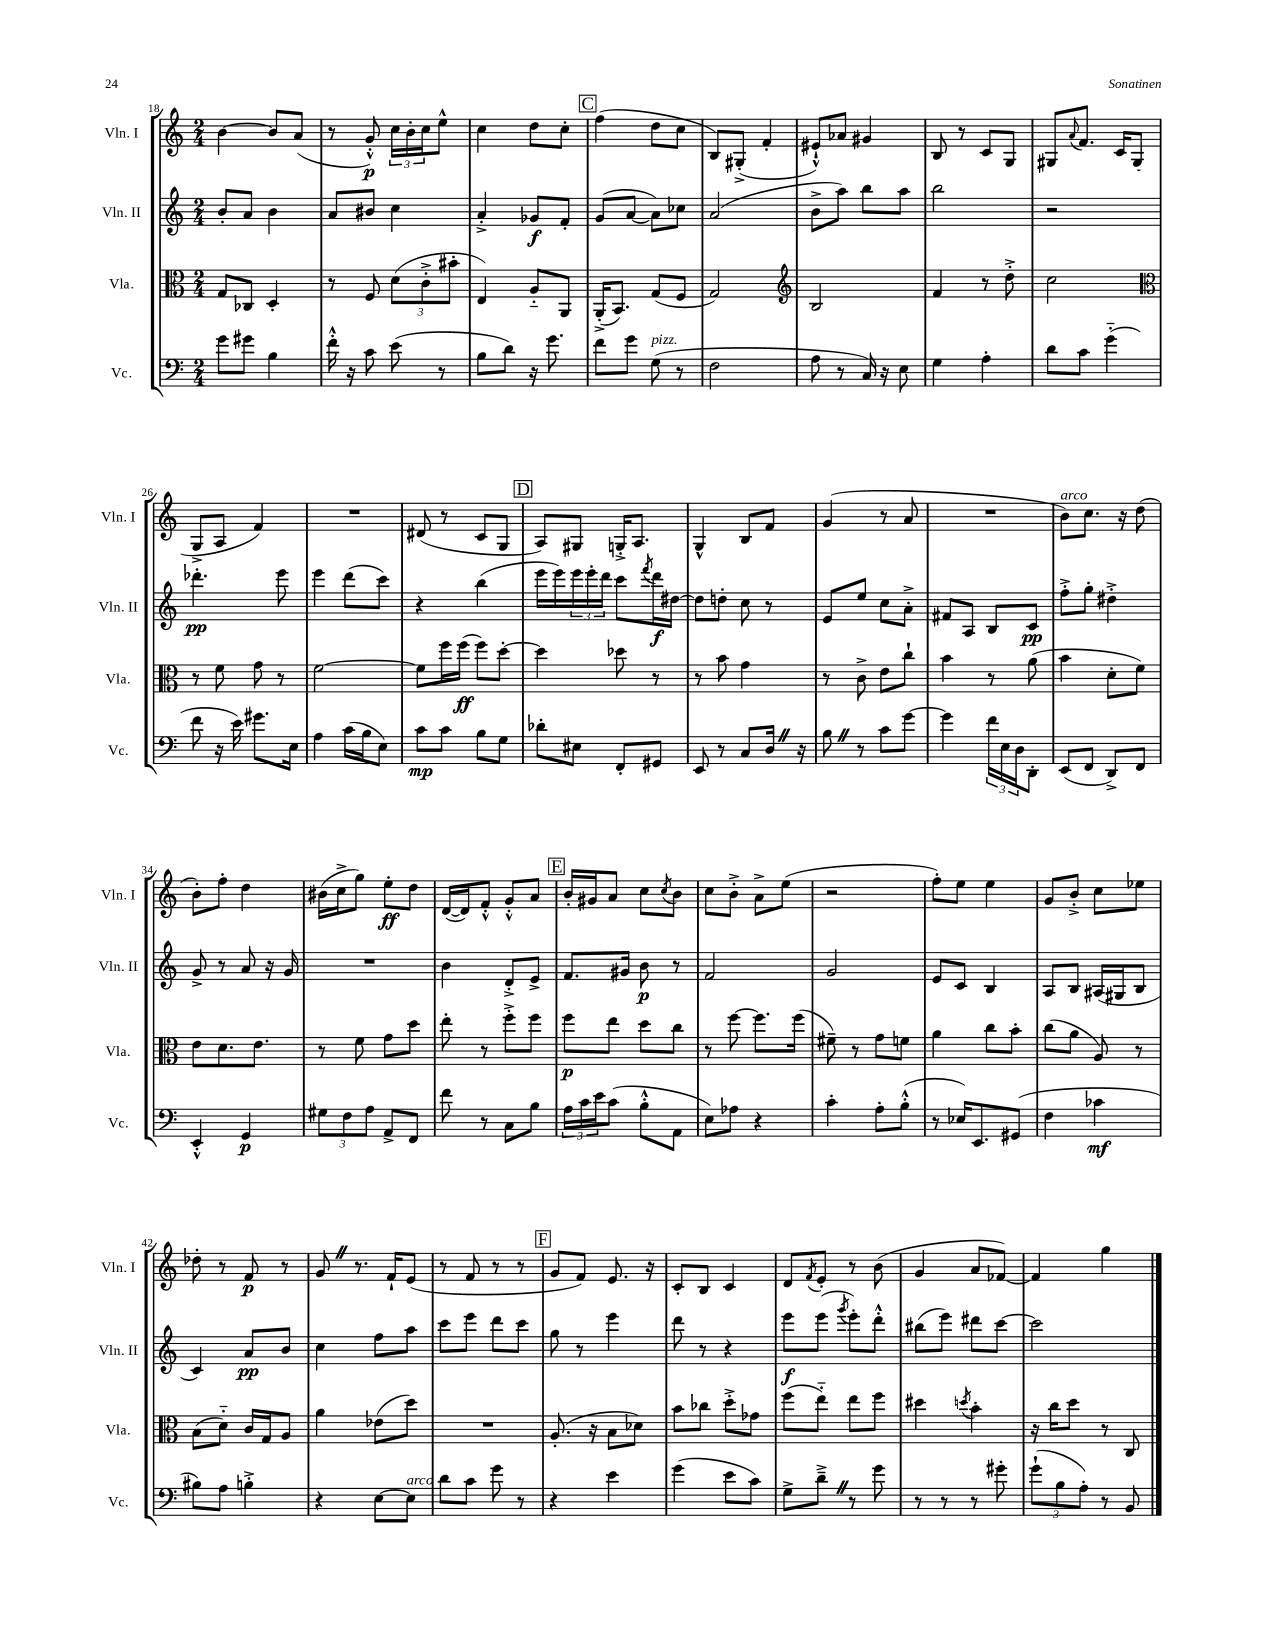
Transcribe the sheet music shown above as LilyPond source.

<<
\new StaffGroup <<
\new Staff = "s0" \with { instrumentName = "Vln. I" shortInstrumentName = "Vln. I" } {
    \clef treble \key c \major \numericTimeSignature \time 2/4
    b'4~ b'8 a'8( |
    r8 g'8-.-^\p) \tuplet 3/2 { c''16 b'16-. c''16 } e''8-^ |
    c''4 d''8 c''8-. |
    \mark \markup { \box "C" } f''4( d''8 c''8 |
    b8) gis8-.->( f'4-. |
    eis'8-!-^) aes'8 gis'4 |
    b8 r8 c'8 g8 |
    gis8 \appoggiatura { a'8 } f'8. c'16 gis8( |
    g8-> a8 f'4) |
    R2 |
    dis'8( r8 c'8 g8 |
    \mark \markup { \box "D" } a8) gis8 g16-.-> a8. |
    g4-^ b8 f'8 |
    g'4( r8 a'8 |
    R2 |
    b'8^\markup { \italic "arco" }) c''8. r16 d''8( |
    b'8-.) f''8-. d''4 |
    bis'16( c''16-> g''8) e''8-.\ff d''8 |
    d'16~( d'16) f'8-.-^ g'8-.-^ a'8 |
    \mark \markup { \box "E" } b'16-. gis'16 a'8 c''8 \acciaccatura { c''8 } b'8 |
    c''8 b'8-.-> a'8-> e''8( |
    r2 |
    f''8-.) e''8 e''4 |
    g'8 b'8-.-> c''8 ees''8 |
    des''8-. r8 f'8\p r8 |
    g'8 \once \override BreathingSign.text = \markup { \musicglyph "scripts.caesura.straight" } \breathe r8. f'16-! e'8( |
    r8 f'8 r8 r8 |
    \mark \markup { \box "F" } g'8 f'8) e'8. r16 |
    c'8-. b8 c'4 |
    d'8 \acciaccatura { f'8 } e'8-. r8 b'8( |
    g'4 a'8 fes'8~) |
    fes'4 g''4 \bar "|." |
}
\new Staff = "s1" \with { instrumentName = "Vln. II" shortInstrumentName = "Vln. II" } {
    \clef treble \key c \major \numericTimeSignature \time 2/4
    b'8-. a'8 b'4 |
    a'8 bis'8 c''4 |
    a'4-.-> ges'8\f f'8-. |
    \mark \markup { \box "C" } g'8( a'8~ a'8) ces''8 |
    a'2( |
    b'8-> a''8) b''8 a''8 |
    b''2 |
    r2 |
    des'''4.-.\pp e'''8 |
    e'''4 d'''8( c'''8) |
    r4 b''4( |
    \mark \markup { \box "D" } e'''16 e'''16) \tuplet 3/2 { e'''16 e'''16-. d'''16 } c'''8 \acciaccatura { f'''8 } d'''16\f dis''16~ |
    dis''8 d''8-. c''8 r8 |
    e'8 e''8 c''8 a'8-.-> |
    fis'8 a8 b8 c'8\pp |
    f''8-.-> g''8-. dis''4-.-> |
    g'8-> r8 a'8 r16 g'16 |
    R2 |
    b'4 d'8-.-> e'8-> |
    \mark \markup { \box "E" } f'8. gis'16 b'8\p r8 |
    f'2 |
    g'2 |
    e'8 c'8 b4 |
    a8 b8 ais16( gis16 b8 |
    c'4) a'8\pp b'8 |
    c''4 f''8 a''8 |
    c'''8 e'''8 d'''8 c'''8 |
    \mark \markup { \box "F" } g''8 r8 e'''4 |
    d'''8 r8 r4 |
    e'''8\f e'''8( \acciaccatura { g'''8 } e'''8-.) d'''8-.-^ |
    bis''8( e'''8) dis'''8 c'''8~ |
    c'''2 \bar "|." |
}
\new Staff = "s2" \with { instrumentName = "Vla." shortInstrumentName = "Vla." } {
    \clef alto \key c \major \numericTimeSignature \time 2/4
    g8 ces8 d4-. |
    r8 f8 \tuplet 3/2 { d'8( c'8-.-> bis'8-. } |
    e4) a8-_ a,8 |
    \mark \markup { \box "C" } a,16-.->( b,8.) g8( f8 |
    g2) |
    \clef treble b2 |
    f'4 r8 d''8-.-> |
    c''2 |
    \clef alto r8 f'8 g'8 r8 |
    f'2~ |
    f'8 f''16 f''16\ff( f''8) d''8~-. |
    \mark \markup { \box "D" } d''4 des''8 r8 |
    r8 b'8 g'4 |
    r8 c'8-> e'8 c''8-! |
    b'4 r8 a'8( |
    b'4 d'8-. f'8) |
    e'8 d'8. e'8. |
    r8 f'8 g'8 d''8 |
    e''8-. r8 f''8-.-> f''8 |
    \mark \markup { \box "E" } f''8\p e''8 d''8 c''8 |
    r8 f''8~ f''8. f''16( |
    fis'8--) r8 g'8 f'8 |
    a'4 c''8 b'8-. |
    c''8( a'8 a8) r8 |
    b8( d'8-_) c'16 g16 a8 |
    a'4 ees'8( d''8) |
    R2 |
    \mark \markup { \box "F" } a8.-.( r16 b8 des'8) |
    b'8 ces''8 d''8-.-> ges'8 |
    f''8( e''8-_) e''8 f''8 |
    dis''4 \acciaccatura { d''8 } b'4-. |
    r16 c''16 d''8 r8 c8 \bar "|." |
}
\new Staff = "s3" \with { instrumentName = "Vc." shortInstrumentName = "Vc." } {
    \clef bass \key c \major \numericTimeSignature \time 2/4
    g'8 gis'8 b4 |
    f'16-.-^ r16 c'8 e'8( r8 |
    b8 d'8) r16 g'8. |
    \mark \markup { \box "C" } f'8 g'8 g8^\markup { \italic "pizz." }( r8 |
    f2 |
    a8 r8 c16) r16 e8 |
    g4 a4-. |
    d'8 c'8 g'4-_( |
    f'8 r16 e'16) gis'8. e16 |
    a4 c'16( b16 e8) |
    c'8\mp c'8 b8 g8 |
    \mark \markup { \box "D" } des'8-. eis8 f,8-. gis,8 |
    e,8 r8 c8 d16 \once \override BreathingSign.text = \markup { \musicglyph "scripts.caesura.straight" } \breathe r16 |
    b8 \once \override BreathingSign.text = \markup { \musicglyph "scripts.caesura.straight" } \breathe r8 c'8 g'8~ |
    g'4 \tuplet 3/2 { f'16 e16 d16 } d,8-. |
    e,8( f,8 d,8->) f,8 |
    e,4-.-^ g,4\p |
    \tuplet 3/2 { gis8 f8 a8 } a,8-> f,8 |
    f'8 r8 c8 b8 |
    \mark \markup { \box "E" } \tuplet 3/2 { a16 c'16 e'16 } c'8( b8-.-^ a,8 |
    e8) aes8 r4 |
    c'4-. a8-. b8-.-^( |
    r8 ees16) e,8. gis,8( |
    f4 ces'4\mf |
    bis8) a8 b4-.-> |
    r4 e8~ e8^\markup { \italic "arco" } |
    d'8 c'8 g'8 r8 |
    \mark \markup { \box "F" } r4 e'4 |
    g'4( e'8 c'8) |
    g8-> d'8---> \once \override BreathingSign.text = \markup { \musicglyph "scripts.caesura.straight" } \breathe r8 g'8 |
    r8 r8 r8 gis'8-. |
    \tuplet 3/2 { g'8-!( b8 a8-.) } r8 b,8 \bar "|." |
}
>>
>>
\layout { \context { \Score currentBarNumber = #18 } }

- [INSTRUCTION]: Which lines in the entries above contain the string "scripts"? Report each such line in full. Matching is case-sensitive.

- [ANSWER FOR THIS EXERCISE]:
    g'8 \once \override BreathingSign.text = \markup { \musicglyph "scripts.caesura.straight" } \breathe r8. f'16-! e'8( |
    e,8 r8 c8 d16 \once \override BreathingSign.text = \markup { \musicglyph "scripts.caesura.straight" } \breathe r16 |
    b8 \once \override BreathingSign.text = \markup { \musicglyph "scripts.caesura.straight" } \breathe r8 c'8 g'8~ |
    g8-> d'8---> \once \override BreathingSign.text = \markup { \musicglyph "scripts.caesura.straight" } \breathe r8 g'8 |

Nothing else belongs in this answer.